### Problem statement
An exact, complete copy of the entries below is required, minus any pictures.
START Records provided
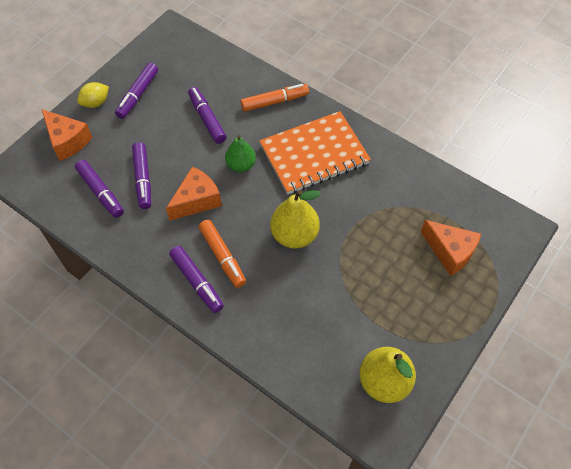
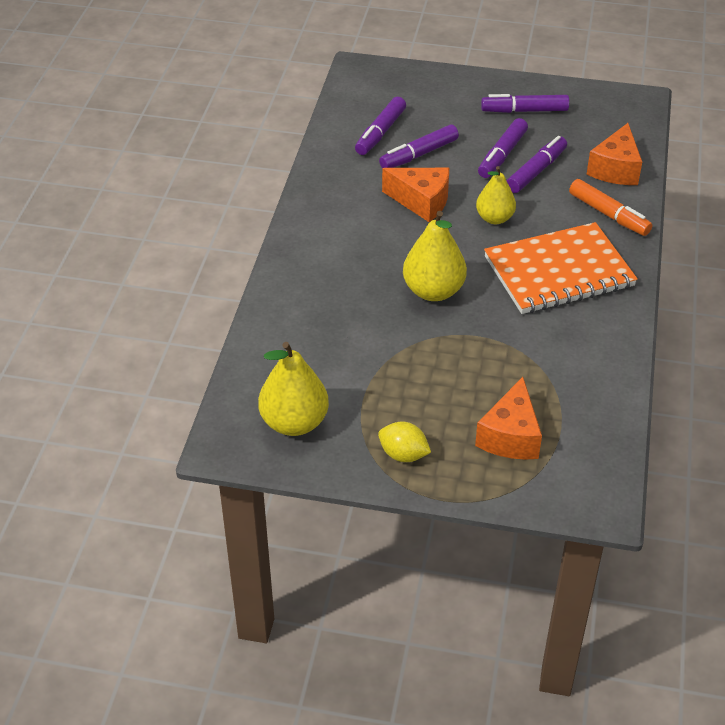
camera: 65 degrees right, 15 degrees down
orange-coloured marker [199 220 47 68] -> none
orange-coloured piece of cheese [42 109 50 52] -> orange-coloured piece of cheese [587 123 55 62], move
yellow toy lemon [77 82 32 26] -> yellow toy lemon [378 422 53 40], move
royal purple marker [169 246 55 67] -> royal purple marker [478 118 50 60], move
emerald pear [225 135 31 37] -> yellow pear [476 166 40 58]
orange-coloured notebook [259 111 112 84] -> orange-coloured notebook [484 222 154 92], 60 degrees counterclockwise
END Records provided
### Solution to the problem
camera: 65 degrees right, 15 degrees down
orange-coloured marker [199 220 47 68] -> none
orange-coloured piece of cheese [42 109 50 52] -> orange-coloured piece of cheese [587 123 55 62], move
yellow toy lemon [77 82 32 26] -> yellow toy lemon [378 422 53 40], move
royal purple marker [169 246 55 67] -> royal purple marker [478 118 50 60], move
emerald pear [225 135 31 37] -> yellow pear [476 166 40 58]
orange-coloured notebook [259 111 112 84] -> orange-coloured notebook [484 222 154 92], 60 degrees counterclockwise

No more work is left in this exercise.